About this task => Take from the material every line containing the string "schottky" and copy it.

Provided data =>
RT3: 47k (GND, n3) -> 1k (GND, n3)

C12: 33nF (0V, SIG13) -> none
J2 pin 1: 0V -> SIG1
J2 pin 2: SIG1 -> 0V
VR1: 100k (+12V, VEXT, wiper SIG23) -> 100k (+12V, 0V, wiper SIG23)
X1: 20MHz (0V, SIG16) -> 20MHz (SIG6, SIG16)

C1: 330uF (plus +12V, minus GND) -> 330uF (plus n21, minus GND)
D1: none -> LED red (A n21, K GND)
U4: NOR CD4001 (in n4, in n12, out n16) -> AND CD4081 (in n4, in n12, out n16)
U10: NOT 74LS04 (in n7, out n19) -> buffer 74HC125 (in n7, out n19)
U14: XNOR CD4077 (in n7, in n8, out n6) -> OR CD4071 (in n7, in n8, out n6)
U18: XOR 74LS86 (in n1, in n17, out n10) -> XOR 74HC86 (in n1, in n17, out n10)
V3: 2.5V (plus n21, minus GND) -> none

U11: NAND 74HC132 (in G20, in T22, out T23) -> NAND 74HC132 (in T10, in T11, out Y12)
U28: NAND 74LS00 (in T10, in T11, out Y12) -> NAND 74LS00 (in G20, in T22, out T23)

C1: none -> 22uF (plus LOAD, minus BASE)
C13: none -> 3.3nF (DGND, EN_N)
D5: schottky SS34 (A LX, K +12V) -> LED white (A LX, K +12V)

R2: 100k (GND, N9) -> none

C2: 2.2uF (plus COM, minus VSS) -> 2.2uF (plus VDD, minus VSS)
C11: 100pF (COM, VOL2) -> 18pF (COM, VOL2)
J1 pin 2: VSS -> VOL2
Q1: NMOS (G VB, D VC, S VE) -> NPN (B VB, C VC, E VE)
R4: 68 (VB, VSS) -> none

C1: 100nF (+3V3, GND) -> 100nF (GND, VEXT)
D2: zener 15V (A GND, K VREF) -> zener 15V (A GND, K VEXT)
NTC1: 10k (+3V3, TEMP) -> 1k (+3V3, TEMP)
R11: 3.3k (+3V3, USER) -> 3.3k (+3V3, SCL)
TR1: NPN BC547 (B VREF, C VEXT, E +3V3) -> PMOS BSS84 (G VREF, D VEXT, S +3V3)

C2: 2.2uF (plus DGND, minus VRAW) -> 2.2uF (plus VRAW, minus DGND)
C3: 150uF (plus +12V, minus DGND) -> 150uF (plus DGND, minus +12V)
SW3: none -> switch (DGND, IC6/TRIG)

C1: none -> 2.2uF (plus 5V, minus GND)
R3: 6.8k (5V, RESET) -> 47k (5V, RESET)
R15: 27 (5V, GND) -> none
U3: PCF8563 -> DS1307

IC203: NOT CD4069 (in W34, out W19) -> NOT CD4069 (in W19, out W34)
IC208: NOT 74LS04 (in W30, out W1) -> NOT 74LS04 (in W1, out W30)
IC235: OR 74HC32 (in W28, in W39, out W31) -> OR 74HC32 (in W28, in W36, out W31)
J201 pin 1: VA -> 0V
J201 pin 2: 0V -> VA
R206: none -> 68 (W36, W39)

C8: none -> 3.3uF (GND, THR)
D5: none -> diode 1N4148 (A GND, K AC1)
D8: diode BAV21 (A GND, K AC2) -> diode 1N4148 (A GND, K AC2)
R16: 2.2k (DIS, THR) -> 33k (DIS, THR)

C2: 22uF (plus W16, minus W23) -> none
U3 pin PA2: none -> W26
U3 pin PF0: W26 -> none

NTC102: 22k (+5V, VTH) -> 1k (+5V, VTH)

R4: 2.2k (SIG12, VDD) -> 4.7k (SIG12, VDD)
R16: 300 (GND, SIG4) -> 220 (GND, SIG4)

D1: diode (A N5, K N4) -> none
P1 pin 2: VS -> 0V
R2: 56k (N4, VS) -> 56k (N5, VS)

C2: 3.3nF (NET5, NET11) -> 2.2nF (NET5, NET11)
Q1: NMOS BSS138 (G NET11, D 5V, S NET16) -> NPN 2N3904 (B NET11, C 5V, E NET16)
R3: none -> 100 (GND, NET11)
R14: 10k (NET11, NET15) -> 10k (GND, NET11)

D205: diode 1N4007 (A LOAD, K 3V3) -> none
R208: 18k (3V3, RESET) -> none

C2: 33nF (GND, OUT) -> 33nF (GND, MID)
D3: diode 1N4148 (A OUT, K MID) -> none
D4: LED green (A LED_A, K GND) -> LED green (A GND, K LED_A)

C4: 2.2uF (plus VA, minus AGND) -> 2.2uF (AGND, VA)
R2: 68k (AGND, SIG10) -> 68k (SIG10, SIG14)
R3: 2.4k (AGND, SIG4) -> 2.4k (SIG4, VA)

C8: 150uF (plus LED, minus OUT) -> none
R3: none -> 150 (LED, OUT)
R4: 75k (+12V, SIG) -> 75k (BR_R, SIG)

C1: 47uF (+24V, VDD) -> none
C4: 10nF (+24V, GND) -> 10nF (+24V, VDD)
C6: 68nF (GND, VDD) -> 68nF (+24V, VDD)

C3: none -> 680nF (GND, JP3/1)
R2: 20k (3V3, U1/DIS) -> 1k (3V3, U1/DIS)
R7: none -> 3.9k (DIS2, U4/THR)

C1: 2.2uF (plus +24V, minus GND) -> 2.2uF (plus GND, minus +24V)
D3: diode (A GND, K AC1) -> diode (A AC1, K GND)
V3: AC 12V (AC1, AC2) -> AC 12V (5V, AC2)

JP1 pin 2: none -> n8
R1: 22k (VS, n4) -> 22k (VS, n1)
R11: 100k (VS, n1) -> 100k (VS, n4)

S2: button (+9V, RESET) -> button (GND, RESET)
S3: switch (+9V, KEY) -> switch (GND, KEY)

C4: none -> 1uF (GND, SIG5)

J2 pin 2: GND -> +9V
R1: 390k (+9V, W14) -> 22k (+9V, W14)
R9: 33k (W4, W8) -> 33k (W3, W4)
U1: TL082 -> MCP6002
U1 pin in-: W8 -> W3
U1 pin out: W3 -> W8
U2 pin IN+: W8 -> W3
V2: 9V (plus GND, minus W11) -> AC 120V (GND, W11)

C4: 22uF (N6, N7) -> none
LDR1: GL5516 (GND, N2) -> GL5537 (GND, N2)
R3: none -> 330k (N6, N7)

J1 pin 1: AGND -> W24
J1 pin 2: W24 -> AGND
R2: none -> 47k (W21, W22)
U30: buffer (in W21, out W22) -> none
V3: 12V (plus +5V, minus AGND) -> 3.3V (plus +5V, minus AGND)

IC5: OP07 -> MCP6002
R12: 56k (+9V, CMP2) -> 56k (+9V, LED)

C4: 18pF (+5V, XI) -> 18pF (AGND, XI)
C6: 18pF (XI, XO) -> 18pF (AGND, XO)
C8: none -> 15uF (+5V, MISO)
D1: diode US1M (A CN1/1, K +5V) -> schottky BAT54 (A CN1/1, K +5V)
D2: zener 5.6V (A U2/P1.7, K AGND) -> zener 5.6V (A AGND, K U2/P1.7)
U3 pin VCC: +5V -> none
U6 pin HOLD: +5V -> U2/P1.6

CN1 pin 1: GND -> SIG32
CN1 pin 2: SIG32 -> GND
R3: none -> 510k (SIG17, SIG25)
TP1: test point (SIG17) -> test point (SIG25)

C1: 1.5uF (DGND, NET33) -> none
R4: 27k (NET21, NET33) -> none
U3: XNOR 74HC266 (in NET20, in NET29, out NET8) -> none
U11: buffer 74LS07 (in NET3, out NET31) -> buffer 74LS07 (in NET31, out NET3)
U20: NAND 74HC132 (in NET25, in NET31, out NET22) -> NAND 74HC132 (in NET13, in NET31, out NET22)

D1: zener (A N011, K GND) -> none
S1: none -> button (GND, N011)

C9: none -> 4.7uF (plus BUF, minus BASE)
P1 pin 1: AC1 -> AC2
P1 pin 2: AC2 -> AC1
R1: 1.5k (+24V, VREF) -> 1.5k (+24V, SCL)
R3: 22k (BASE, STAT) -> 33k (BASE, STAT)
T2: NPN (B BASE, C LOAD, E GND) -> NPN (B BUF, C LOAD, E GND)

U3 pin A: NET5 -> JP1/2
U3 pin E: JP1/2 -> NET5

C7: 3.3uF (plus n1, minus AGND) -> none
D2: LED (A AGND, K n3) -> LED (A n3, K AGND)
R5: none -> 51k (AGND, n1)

Output for this exercise =>
D5: schottky SS34 (A LX, K +12V) -> LED white (A LX, K +12V)
D1: diode US1M (A CN1/1, K +5V) -> schottky BAT54 (A CN1/1, K +5V)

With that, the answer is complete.